Write the entries below out again exactly, but skip the pictures.

****************

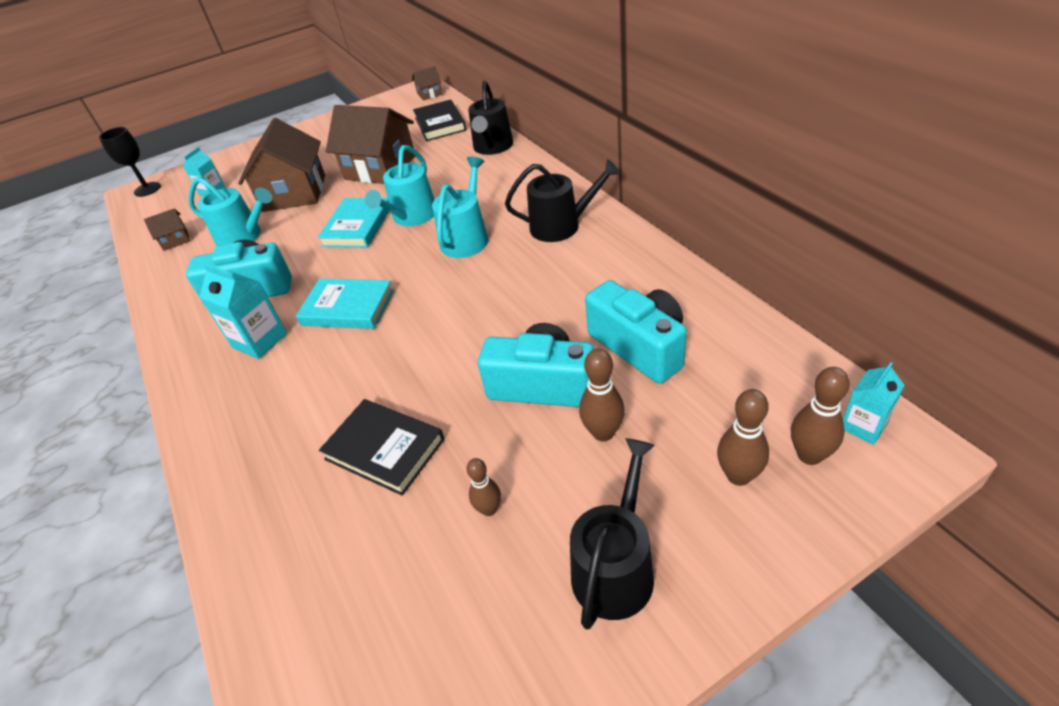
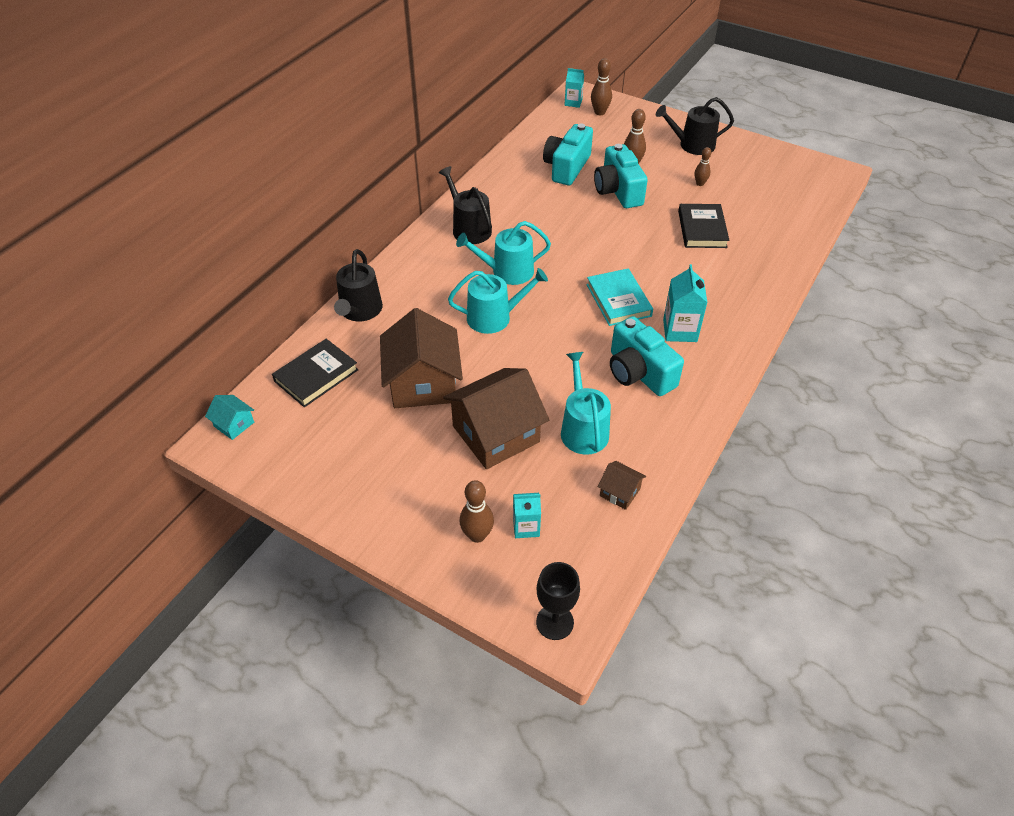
camera: 125 degrees left, 5 degrees up
(357, 226) = (525, 348): turquoise book -> none
(429, 94) = (234, 424): brown house -> turquoise house
(492, 147) = (360, 311): black watering can -> black watering can turned 120 degrees clockwise
(738, 475) = (624, 126): brown bowling pin -> brown bowling pin (477, 535)

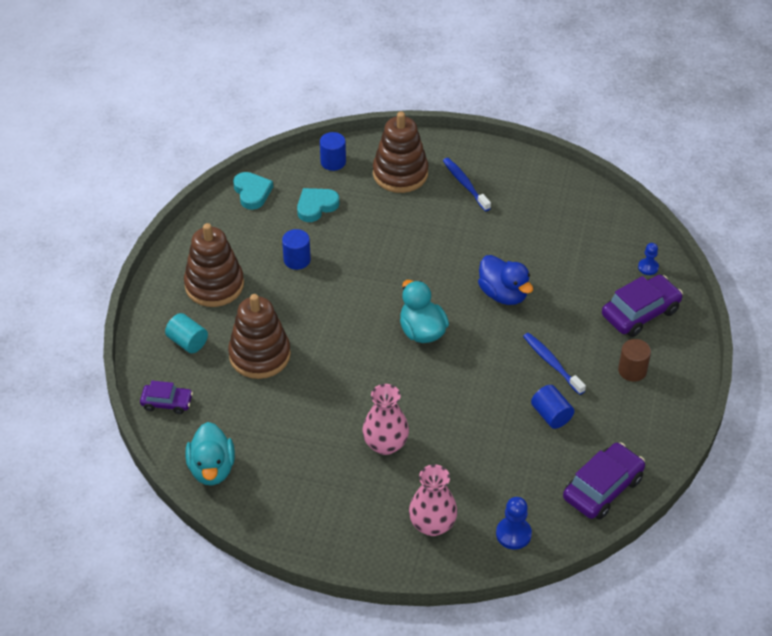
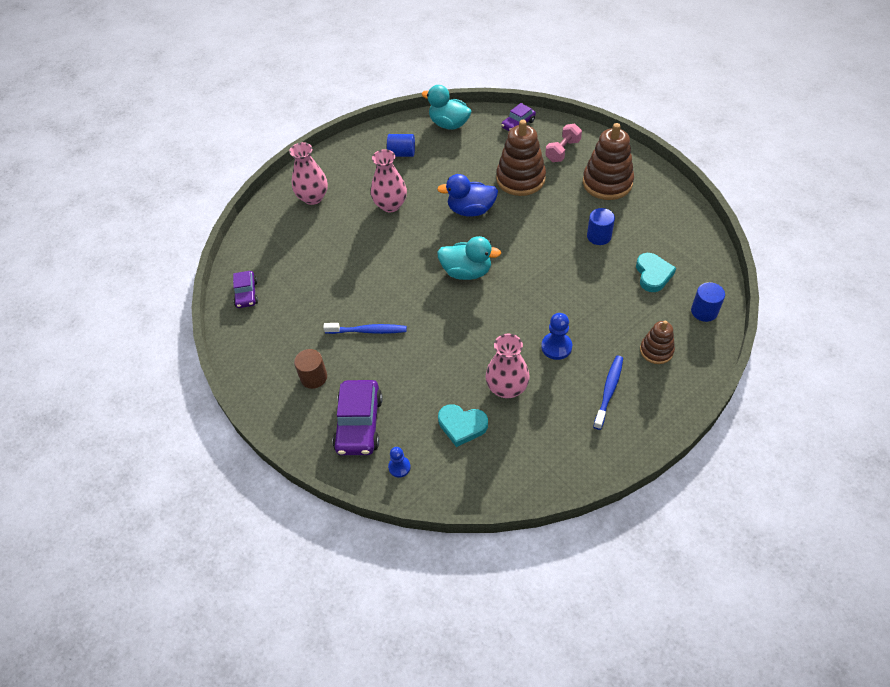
camera: 130 degrees right, 5 degrees up
(187, 342) = (562, 151): turquoise cylinder -> pink dumbbell
(252, 192) = (698, 243): turquoise heart -> turquoise heart (462, 426)
(400, 174) = (656, 350): brown stacking toy -> brown stacking toy, size x0.56
(465, 184) = (608, 391): blue toothbrush -> blue toothbrush turned 75 degrees counterclockwise
(503, 294) = (459, 342): blue duck -> blue duck (471, 210)
(513, 534) = (266, 230): blue pawn -> blue pawn (556, 347)
(519, 242) = (507, 388): none -> pink vase
(551, 415) = (326, 302): blue cylinder -> blue cylinder (402, 153)
(602, 488) = (246, 294): purple car -> purple car, size x0.60

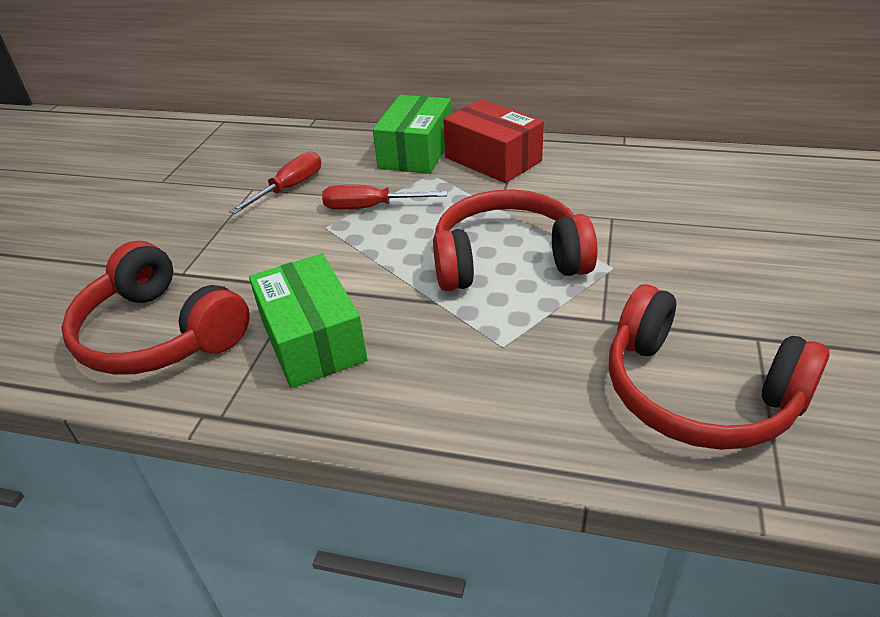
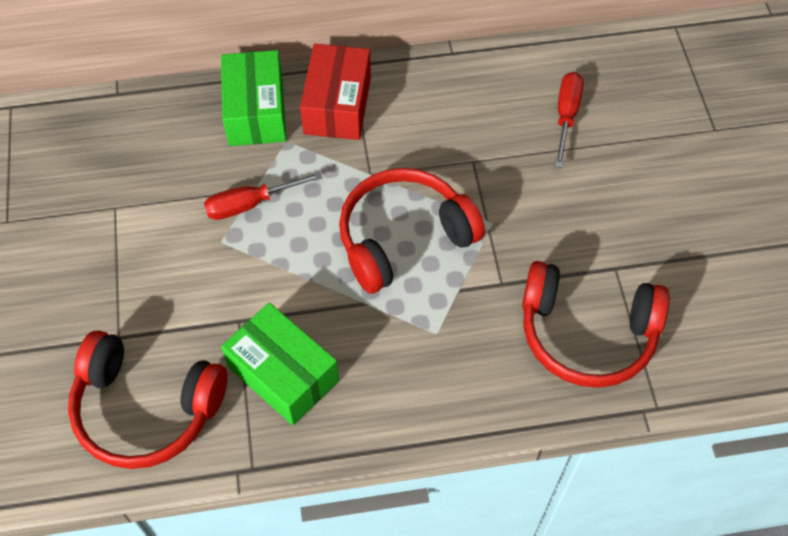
camera: 25 degrees left, 20 degrees up
(289, 188) = (154, 197): red screwdriver -> red screwdriver (566, 116)
(493, 159) = (337, 105): red box -> red box turned 75 degrees clockwise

****************

__Response area__
camera: 125 degrees left, 5 degrees up
(357, 226) = (525, 348): turquoise book -> none
(429, 94) = (234, 424): brown house -> turquoise house
(492, 147) = (360, 311): black watering can -> black watering can turned 120 degrees clockwise
(738, 475) = (624, 126): brown bowling pin -> brown bowling pin (477, 535)

camera: 130 degrees right, 5 degrees up
(187, 342) = (562, 151): turquoise cylinder -> pink dumbbell
(252, 192) = (698, 243): turquoise heart -> turquoise heart (462, 426)
(400, 174) = (656, 350): brown stacking toy -> brown stacking toy, size x0.56
(465, 184) = (608, 391): blue toothbrush -> blue toothbrush turned 75 degrees counterclockwise
(503, 294) = (459, 342): blue duck -> blue duck (471, 210)
(513, 534) = (266, 230): blue pawn -> blue pawn (556, 347)
(519, 242) = (507, 388): none -> pink vase
(551, 415) = (326, 302): blue cylinder -> blue cylinder (402, 153)
(602, 488) = (246, 294): purple car -> purple car, size x0.60

camera: 25 degrees left, 20 degrees up
(289, 188) = (154, 197): red screwdriver -> red screwdriver (566, 116)
(493, 159) = (337, 105): red box -> red box turned 75 degrees clockwise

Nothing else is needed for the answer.